PROBLEM DESCRIPTION: Beginning at the first line of the data, print each line exactly, stopping after the line that contains "camera: 20 degrees right, 5 degrees down".

[[ DATA SHOWN open ]]

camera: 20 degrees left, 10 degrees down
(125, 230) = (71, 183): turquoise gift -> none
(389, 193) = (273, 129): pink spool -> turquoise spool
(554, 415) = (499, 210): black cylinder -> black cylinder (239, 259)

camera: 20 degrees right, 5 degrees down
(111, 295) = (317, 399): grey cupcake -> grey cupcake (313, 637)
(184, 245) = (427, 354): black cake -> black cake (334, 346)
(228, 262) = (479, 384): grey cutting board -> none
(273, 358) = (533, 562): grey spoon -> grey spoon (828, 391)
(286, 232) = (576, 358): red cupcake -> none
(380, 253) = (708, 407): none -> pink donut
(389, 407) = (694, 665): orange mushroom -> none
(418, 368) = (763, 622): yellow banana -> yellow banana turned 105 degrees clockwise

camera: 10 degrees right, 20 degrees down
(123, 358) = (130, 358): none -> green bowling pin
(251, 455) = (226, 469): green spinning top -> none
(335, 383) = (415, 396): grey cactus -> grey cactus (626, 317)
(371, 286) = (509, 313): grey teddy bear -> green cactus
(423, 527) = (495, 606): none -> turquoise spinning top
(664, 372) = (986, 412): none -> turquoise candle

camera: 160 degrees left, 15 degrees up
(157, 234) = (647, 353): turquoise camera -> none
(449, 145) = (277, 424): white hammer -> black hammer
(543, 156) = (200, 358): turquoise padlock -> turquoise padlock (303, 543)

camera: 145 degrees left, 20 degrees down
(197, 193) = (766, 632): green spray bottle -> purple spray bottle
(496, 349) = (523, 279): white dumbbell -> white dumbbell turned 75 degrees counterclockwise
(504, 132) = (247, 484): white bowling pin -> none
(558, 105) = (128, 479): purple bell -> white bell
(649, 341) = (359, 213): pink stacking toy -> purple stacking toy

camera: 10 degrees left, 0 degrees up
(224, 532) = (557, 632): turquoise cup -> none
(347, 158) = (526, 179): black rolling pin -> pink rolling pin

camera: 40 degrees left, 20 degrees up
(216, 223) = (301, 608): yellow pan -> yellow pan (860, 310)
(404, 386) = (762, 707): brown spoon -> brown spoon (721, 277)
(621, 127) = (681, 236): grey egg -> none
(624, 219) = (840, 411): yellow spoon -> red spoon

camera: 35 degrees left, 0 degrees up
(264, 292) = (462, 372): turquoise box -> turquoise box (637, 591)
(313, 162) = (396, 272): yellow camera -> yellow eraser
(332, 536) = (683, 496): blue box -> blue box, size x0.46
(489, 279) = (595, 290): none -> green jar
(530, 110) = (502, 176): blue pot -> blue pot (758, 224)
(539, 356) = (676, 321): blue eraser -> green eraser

[[ DATA SHOWN closed ]]

RESPONSE FOR THIS EXERCISE:
camera: 20 degrees left, 10 degrees down
(125, 230) = (71, 183): turquoise gift -> none
(389, 193) = (273, 129): pink spool -> turquoise spool
(554, 415) = (499, 210): black cylinder -> black cylinder (239, 259)

camera: 20 degrees right, 5 degrees down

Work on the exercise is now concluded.